Work to complete:
Every line of the listing that contains the word "lamp" is to be copied out.

Provided data:
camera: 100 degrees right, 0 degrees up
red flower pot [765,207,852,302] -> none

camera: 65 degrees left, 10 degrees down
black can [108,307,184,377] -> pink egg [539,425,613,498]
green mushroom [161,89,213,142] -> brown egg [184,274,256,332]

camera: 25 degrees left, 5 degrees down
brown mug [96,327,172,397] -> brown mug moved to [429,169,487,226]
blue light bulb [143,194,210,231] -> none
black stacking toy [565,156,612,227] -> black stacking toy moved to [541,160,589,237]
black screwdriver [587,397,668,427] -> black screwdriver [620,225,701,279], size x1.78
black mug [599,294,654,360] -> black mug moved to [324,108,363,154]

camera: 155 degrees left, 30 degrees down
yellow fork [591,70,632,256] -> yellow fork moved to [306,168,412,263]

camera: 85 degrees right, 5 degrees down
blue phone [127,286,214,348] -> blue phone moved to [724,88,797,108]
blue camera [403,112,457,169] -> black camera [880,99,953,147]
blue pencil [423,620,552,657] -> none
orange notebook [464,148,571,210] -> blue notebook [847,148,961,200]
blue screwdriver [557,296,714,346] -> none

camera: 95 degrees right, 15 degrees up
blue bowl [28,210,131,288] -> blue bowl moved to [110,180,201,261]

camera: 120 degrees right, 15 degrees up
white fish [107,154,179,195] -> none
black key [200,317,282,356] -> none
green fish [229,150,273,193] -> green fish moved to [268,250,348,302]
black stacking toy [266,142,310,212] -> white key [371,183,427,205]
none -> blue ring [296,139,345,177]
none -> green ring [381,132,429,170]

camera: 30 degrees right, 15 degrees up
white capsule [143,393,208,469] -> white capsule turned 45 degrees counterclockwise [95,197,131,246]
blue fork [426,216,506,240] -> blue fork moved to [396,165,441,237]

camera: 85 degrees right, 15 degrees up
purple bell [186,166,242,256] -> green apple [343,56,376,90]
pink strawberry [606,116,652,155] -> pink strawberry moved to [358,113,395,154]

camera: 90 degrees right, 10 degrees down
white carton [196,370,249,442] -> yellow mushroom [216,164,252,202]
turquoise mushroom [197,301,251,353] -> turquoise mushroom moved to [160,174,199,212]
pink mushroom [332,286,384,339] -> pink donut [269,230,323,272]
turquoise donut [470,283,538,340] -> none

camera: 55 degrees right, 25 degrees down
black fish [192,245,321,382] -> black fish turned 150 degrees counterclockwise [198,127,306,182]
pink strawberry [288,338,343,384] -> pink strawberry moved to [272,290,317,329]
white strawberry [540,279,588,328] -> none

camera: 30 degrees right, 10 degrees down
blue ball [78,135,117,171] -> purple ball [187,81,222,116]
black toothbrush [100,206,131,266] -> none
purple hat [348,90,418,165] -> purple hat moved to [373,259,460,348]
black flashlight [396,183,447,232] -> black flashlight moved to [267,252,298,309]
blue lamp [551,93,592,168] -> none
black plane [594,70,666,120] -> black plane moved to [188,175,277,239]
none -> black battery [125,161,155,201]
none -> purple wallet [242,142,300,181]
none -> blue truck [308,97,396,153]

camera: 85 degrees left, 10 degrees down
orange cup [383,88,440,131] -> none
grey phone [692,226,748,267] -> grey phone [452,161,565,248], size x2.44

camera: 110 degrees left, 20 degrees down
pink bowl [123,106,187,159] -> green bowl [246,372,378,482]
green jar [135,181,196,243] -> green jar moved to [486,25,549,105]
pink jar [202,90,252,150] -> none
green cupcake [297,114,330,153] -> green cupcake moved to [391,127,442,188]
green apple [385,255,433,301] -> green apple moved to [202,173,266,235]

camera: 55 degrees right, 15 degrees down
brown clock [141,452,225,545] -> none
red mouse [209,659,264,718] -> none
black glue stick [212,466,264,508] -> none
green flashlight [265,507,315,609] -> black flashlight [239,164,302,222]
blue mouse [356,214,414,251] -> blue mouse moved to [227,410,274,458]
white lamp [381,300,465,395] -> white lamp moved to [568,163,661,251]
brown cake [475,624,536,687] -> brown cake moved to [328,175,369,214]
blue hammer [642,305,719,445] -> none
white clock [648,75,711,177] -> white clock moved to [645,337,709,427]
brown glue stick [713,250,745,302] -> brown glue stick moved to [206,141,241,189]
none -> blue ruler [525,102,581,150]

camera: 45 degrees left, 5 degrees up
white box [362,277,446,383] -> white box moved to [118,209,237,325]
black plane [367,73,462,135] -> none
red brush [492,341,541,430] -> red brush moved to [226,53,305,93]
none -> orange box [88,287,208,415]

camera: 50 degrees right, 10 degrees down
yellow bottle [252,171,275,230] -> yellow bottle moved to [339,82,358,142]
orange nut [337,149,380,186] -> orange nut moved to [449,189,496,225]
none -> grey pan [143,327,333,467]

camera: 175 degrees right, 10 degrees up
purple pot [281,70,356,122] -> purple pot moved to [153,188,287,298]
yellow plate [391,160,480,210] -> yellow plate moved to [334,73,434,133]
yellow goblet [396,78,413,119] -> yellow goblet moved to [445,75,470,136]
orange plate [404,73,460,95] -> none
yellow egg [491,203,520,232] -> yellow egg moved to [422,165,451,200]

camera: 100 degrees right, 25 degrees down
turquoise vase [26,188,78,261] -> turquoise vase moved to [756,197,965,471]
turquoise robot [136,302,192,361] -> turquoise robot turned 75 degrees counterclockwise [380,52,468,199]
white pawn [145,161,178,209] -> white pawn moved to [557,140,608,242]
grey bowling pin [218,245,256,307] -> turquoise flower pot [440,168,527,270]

Answer for the task:
blue lamp [551,93,592,168] -> none
white lamp [381,300,465,395] -> white lamp moved to [568,163,661,251]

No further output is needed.